• [Provided information]:
▽

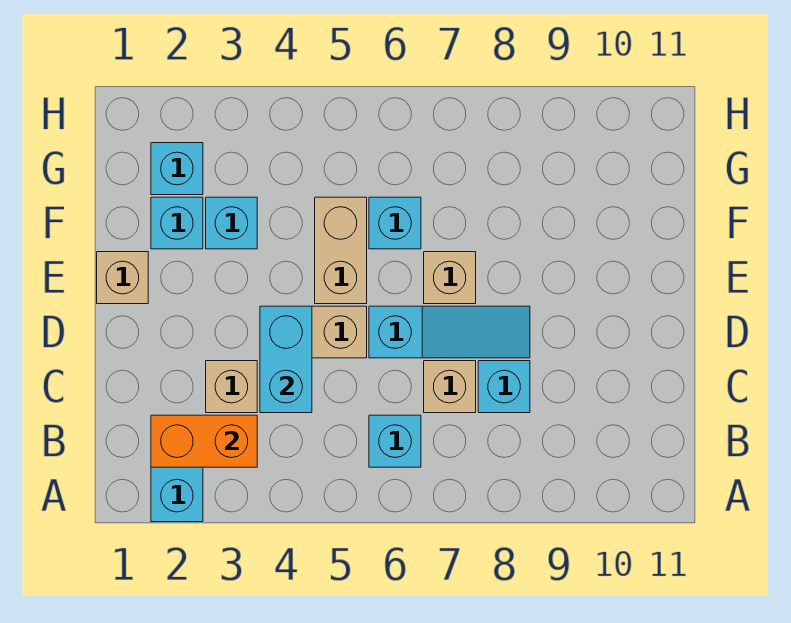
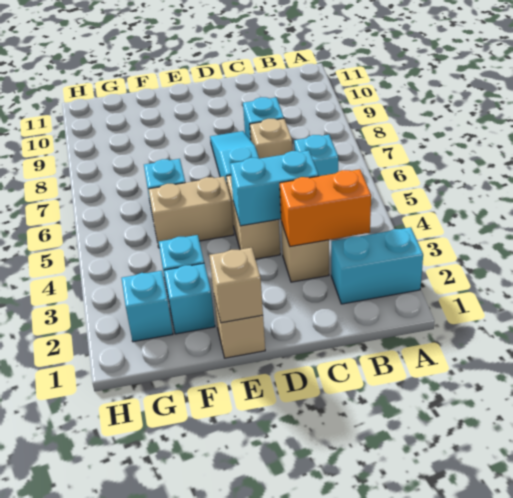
orange brick B2:B3 level 2 -> orange brick B3:C3 level 2
tan brick E7 level 1 -> tan brick E1 level 2

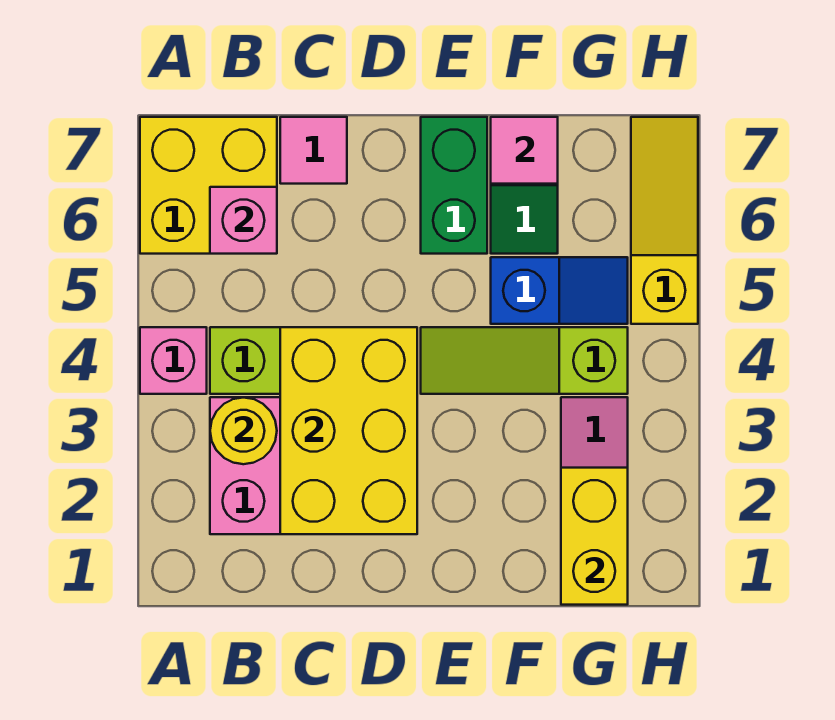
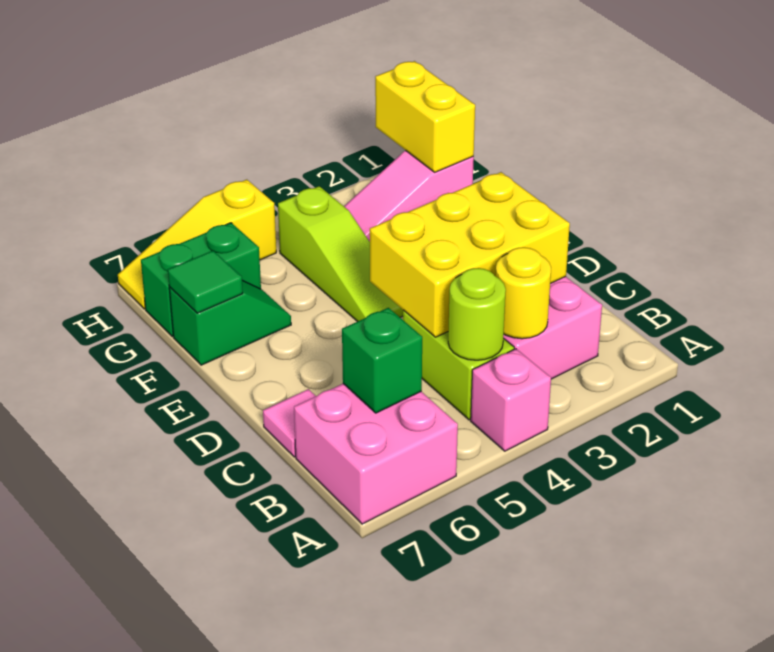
yellow brick A6:B7 level 1 -> pink brick A6:B7 level 1
none -> lime round brick B4 level 2
pink brick B6 level 2 -> green brick B6 level 2
green brick E6:E7 level 1 -> green brick G6:G7 level 1
blue slope F5:G5 level 1 top F -> none
pink tile F7 level 2 -> green tile F7 level 2
yellow brick G1:G2 level 2 -> yellow brick G1:H1 level 2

△

From the very first line of the listing above through the line that holds "blue slope F5:G5 level 1 top F -> none", write out each line exactly as it stands, leaving pictures out.

orange brick B2:B3 level 2 -> orange brick B3:C3 level 2
tan brick E7 level 1 -> tan brick E1 level 2

yellow brick A6:B7 level 1 -> pink brick A6:B7 level 1
none -> lime round brick B4 level 2
pink brick B6 level 2 -> green brick B6 level 2
green brick E6:E7 level 1 -> green brick G6:G7 level 1
blue slope F5:G5 level 1 top F -> none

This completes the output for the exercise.